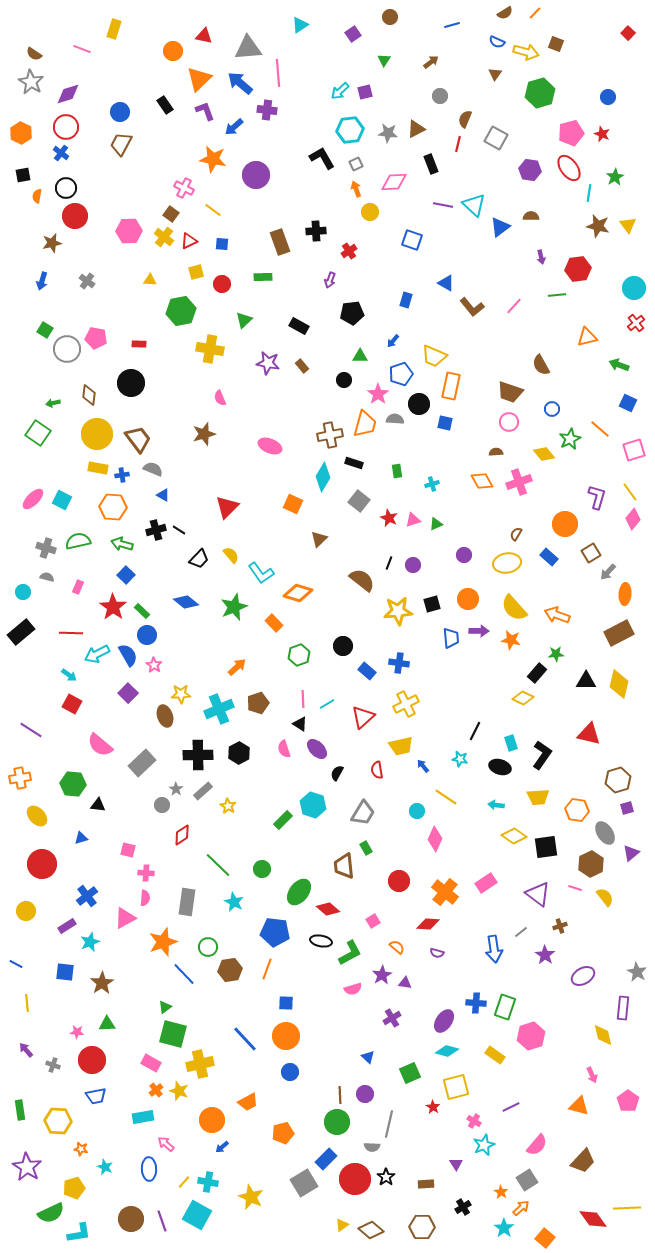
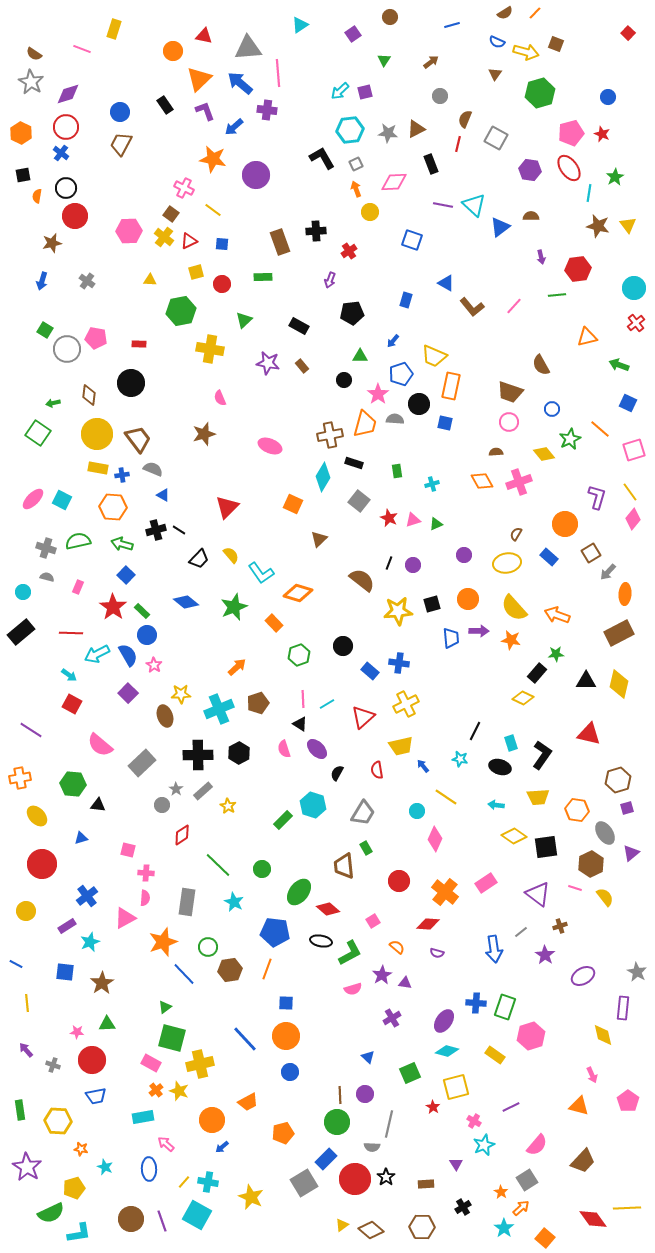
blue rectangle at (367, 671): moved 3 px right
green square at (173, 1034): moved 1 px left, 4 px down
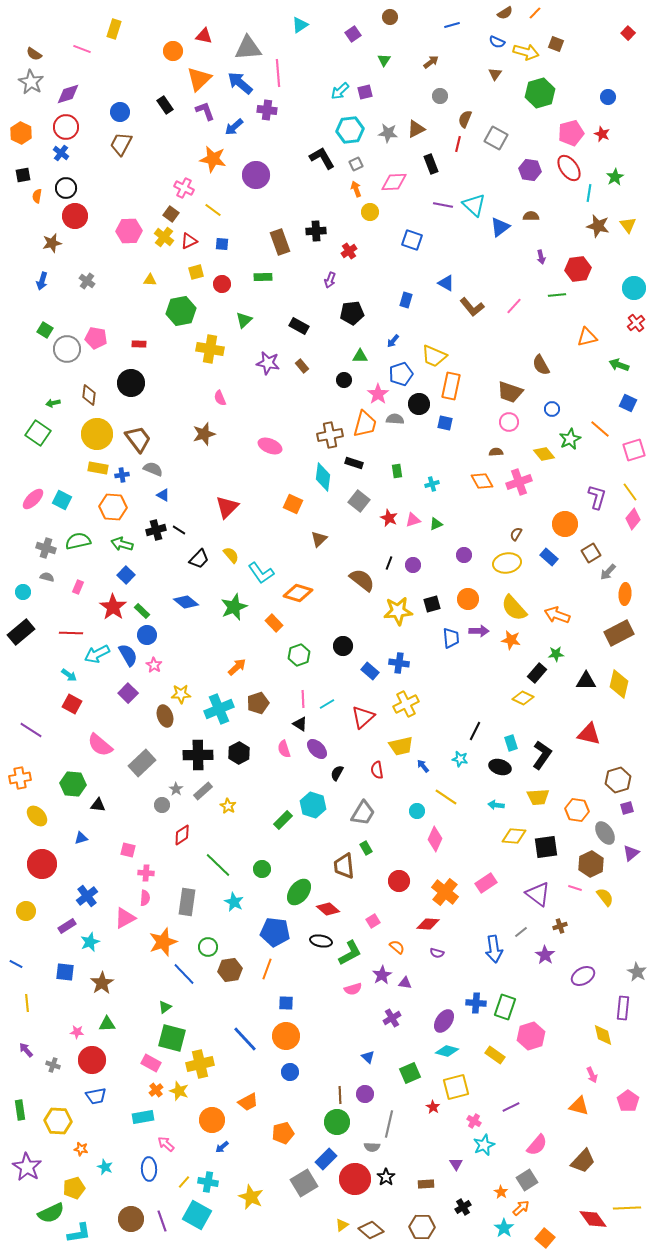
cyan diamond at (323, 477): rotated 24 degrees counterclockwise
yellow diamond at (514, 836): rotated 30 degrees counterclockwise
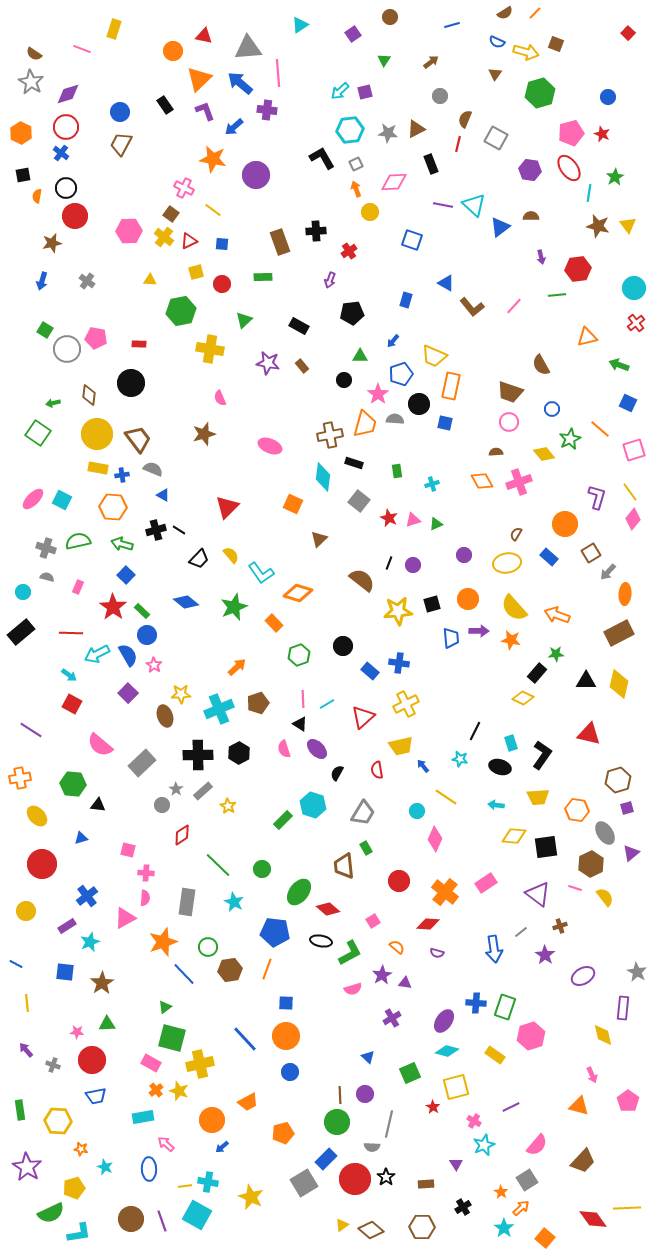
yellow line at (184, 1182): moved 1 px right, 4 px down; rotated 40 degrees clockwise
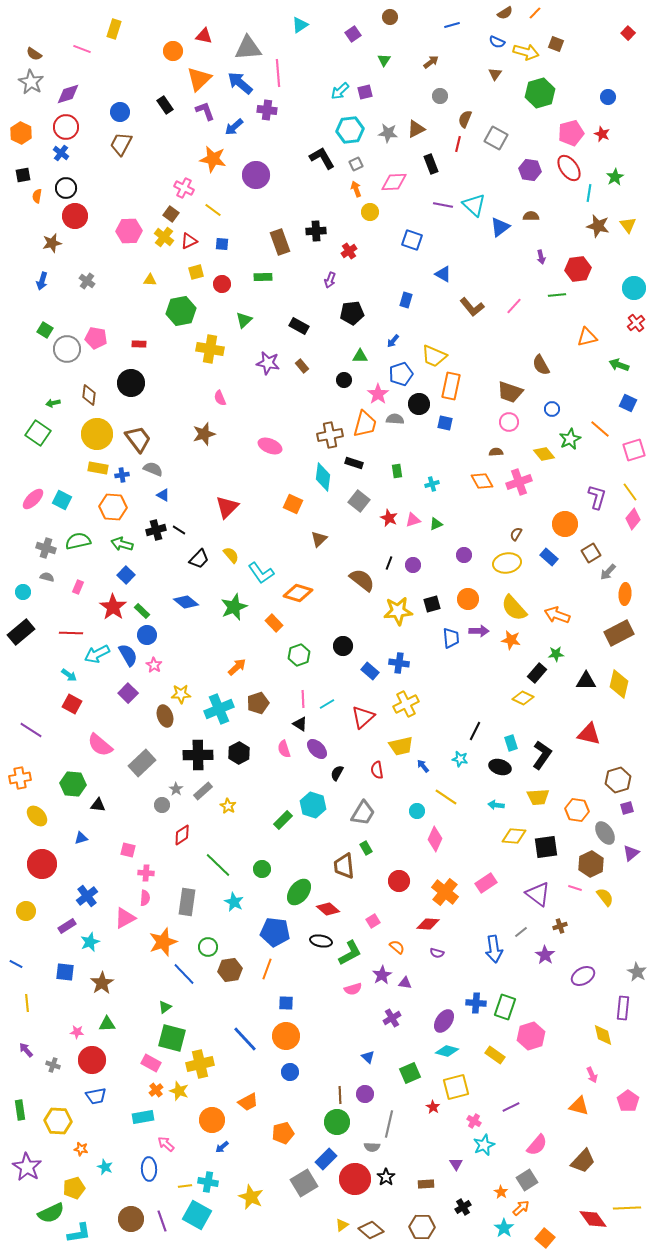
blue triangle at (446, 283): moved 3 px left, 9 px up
------------------------
Please copy every line of the material above word for word, leaving out the bracketed picture lines.

blue rectangle at (367, 671): moved 3 px right
green square at (173, 1034): moved 1 px left, 4 px down
cyan diamond at (323, 477): rotated 24 degrees counterclockwise
yellow diamond at (514, 836): rotated 30 degrees counterclockwise
yellow line at (184, 1182): moved 1 px right, 4 px down; rotated 40 degrees clockwise
blue triangle at (446, 283): moved 3 px left, 9 px up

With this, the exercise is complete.